== Segment start ==

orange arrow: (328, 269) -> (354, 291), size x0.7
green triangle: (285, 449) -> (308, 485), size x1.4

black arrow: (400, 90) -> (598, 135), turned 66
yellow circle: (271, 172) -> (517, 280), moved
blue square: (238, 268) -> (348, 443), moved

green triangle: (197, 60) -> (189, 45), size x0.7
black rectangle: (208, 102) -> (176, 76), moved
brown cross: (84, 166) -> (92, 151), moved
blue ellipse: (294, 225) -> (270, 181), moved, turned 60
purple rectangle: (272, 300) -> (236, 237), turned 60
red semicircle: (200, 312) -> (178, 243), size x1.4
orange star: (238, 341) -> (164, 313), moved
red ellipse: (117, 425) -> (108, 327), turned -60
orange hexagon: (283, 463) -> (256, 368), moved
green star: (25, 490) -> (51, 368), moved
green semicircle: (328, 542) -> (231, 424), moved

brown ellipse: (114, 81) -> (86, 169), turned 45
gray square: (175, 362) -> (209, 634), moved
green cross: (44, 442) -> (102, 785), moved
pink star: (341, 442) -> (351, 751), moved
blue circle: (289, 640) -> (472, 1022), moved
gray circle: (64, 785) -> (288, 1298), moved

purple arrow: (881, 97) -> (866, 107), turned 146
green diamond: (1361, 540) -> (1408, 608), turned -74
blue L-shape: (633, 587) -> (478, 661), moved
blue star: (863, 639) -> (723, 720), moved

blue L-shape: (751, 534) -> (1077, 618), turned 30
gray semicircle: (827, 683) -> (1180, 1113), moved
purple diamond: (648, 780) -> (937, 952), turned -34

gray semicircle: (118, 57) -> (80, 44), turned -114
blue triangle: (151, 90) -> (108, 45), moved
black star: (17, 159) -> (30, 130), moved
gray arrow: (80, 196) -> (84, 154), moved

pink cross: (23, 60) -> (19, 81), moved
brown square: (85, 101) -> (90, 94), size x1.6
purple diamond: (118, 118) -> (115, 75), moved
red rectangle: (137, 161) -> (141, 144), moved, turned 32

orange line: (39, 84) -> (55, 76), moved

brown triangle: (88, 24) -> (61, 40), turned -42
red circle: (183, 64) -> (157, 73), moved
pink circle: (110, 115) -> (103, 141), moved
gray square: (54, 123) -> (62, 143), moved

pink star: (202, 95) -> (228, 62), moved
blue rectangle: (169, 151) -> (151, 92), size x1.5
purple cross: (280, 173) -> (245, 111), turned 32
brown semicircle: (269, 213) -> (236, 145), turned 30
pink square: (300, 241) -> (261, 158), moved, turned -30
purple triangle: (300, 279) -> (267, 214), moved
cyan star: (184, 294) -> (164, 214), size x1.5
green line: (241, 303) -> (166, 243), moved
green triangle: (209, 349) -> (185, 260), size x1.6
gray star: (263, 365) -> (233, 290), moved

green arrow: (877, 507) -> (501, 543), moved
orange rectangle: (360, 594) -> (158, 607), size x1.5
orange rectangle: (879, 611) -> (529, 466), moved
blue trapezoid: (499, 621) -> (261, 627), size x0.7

== Segment end ==

Required work:
The exact lines of the material above starting at the one that contains "black rectangle: (208, 102)" and ending at the one that contains "green star: (25, 490) -> (51, 368), moved" are what to retype; leave out everything else.

Reply to the task:
black rectangle: (208, 102) -> (176, 76), moved
brown cross: (84, 166) -> (92, 151), moved
blue ellipse: (294, 225) -> (270, 181), moved, turned 60
purple rectangle: (272, 300) -> (236, 237), turned 60
red semicircle: (200, 312) -> (178, 243), size x1.4
orange star: (238, 341) -> (164, 313), moved
red ellipse: (117, 425) -> (108, 327), turned -60
orange hexagon: (283, 463) -> (256, 368), moved
green star: (25, 490) -> (51, 368), moved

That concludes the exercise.